SUPPLIED DATA:

Content starts

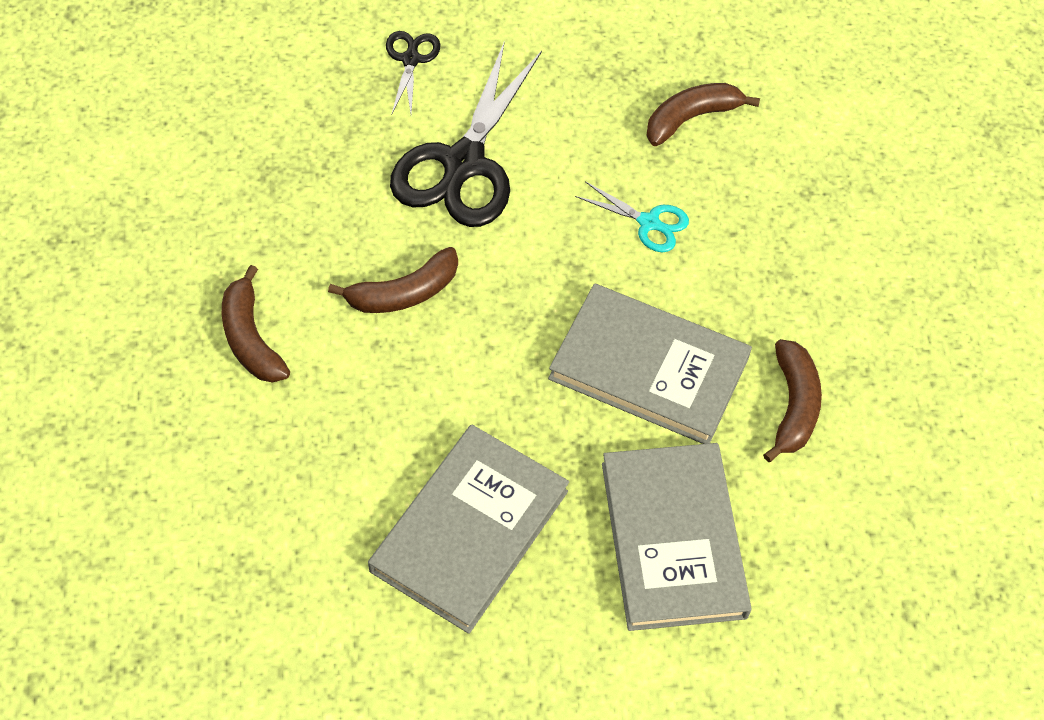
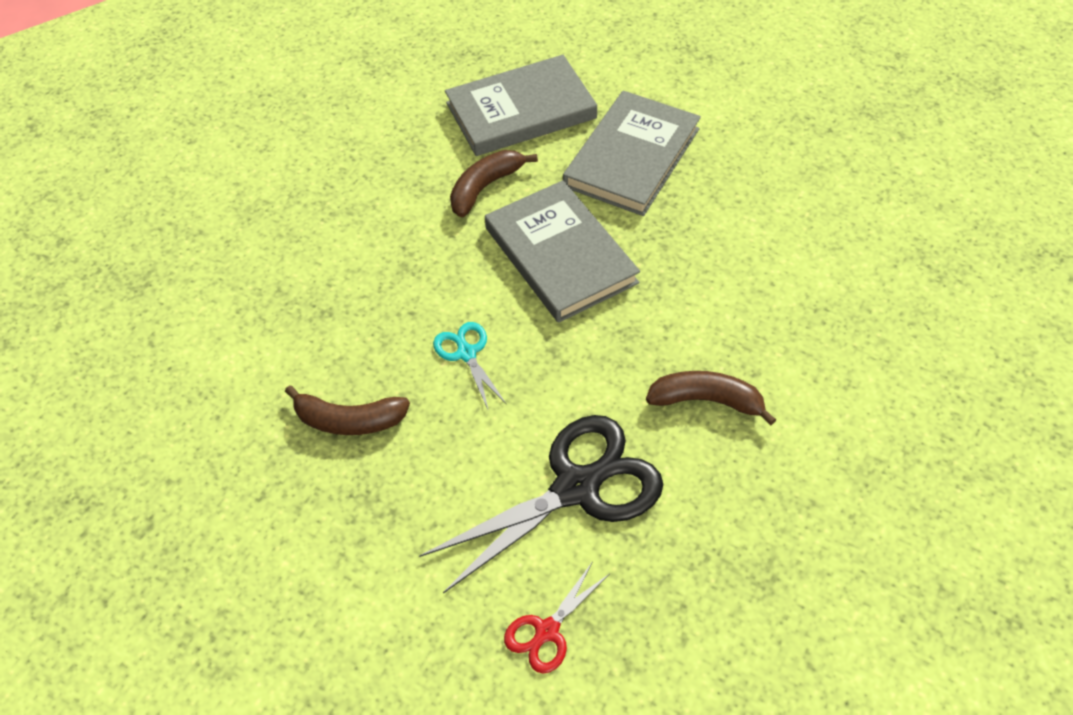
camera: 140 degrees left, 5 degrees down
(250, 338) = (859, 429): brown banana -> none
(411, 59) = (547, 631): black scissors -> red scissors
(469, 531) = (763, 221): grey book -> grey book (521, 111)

Content ends
Content starts

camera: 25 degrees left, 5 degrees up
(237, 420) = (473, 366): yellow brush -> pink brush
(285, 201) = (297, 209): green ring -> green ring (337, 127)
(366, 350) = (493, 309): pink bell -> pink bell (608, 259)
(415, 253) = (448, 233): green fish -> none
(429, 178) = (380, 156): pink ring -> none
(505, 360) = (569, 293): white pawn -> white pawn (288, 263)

Content ends

WHAT YOU ARE ASKED TO DO: Can you repeat, word for word, every line above from the one containing "(415, 253) = (448, 233): green fish -> none" down to the one containing "(505, 360) = (569, 293): white", including both?

SOLUTION TO THIS PROBLEM:
(415, 253) = (448, 233): green fish -> none
(429, 178) = (380, 156): pink ring -> none
(505, 360) = (569, 293): white pawn -> white pawn (288, 263)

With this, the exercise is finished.